=== EXERCISE INSTRUCTIONS ===
In the records below, swap every "rotated" for "turned" and copy the lines back with nothing else altered. Omit the pictures from your answer.

— BEGIN SUPPLIED DATA —

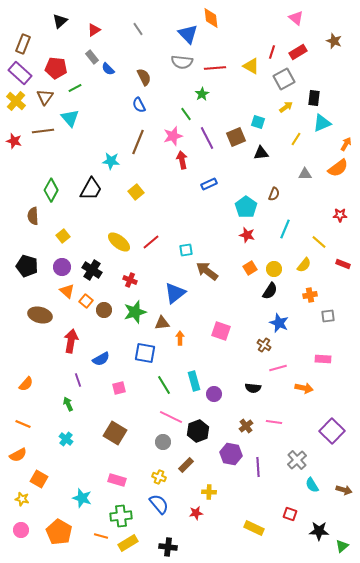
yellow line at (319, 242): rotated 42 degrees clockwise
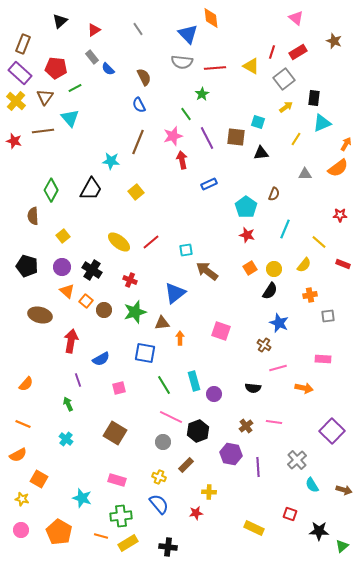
gray square at (284, 79): rotated 10 degrees counterclockwise
brown square at (236, 137): rotated 30 degrees clockwise
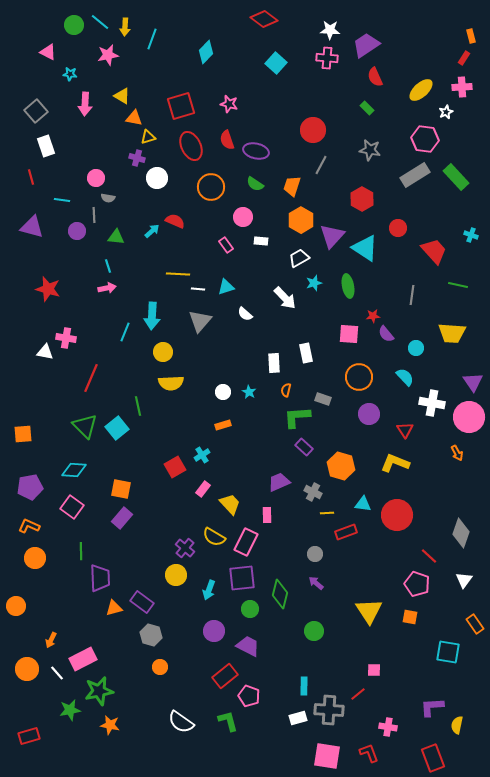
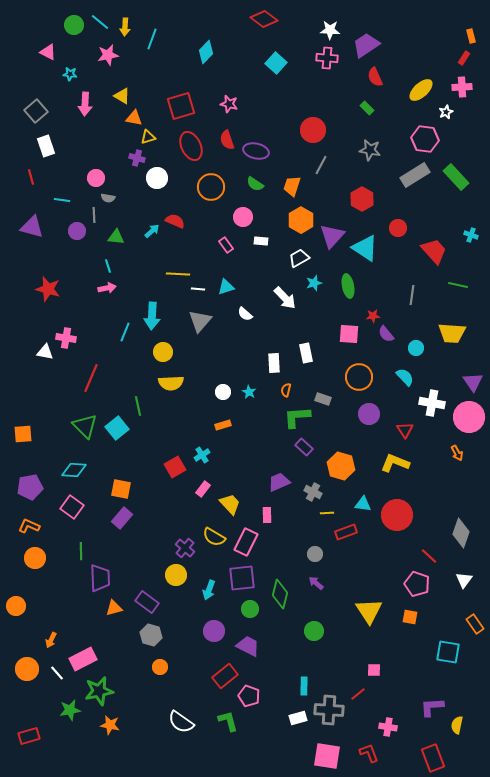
purple rectangle at (142, 602): moved 5 px right
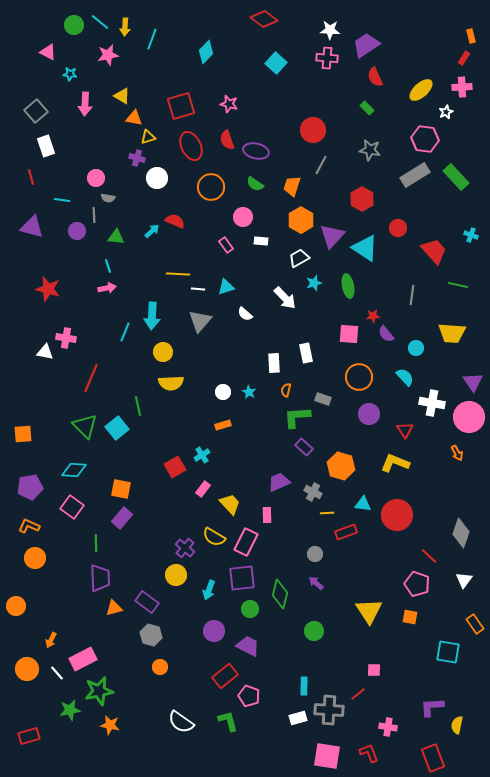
green line at (81, 551): moved 15 px right, 8 px up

— END SUPPLIED DATA —

=== TASK RESPONSE ===
yellow line at (319, 242): turned 42 degrees clockwise
gray square at (284, 79): turned 10 degrees counterclockwise
brown square at (236, 137): turned 30 degrees clockwise
purple rectangle at (142, 602): moved 5 px right
green line at (81, 551): moved 15 px right, 8 px up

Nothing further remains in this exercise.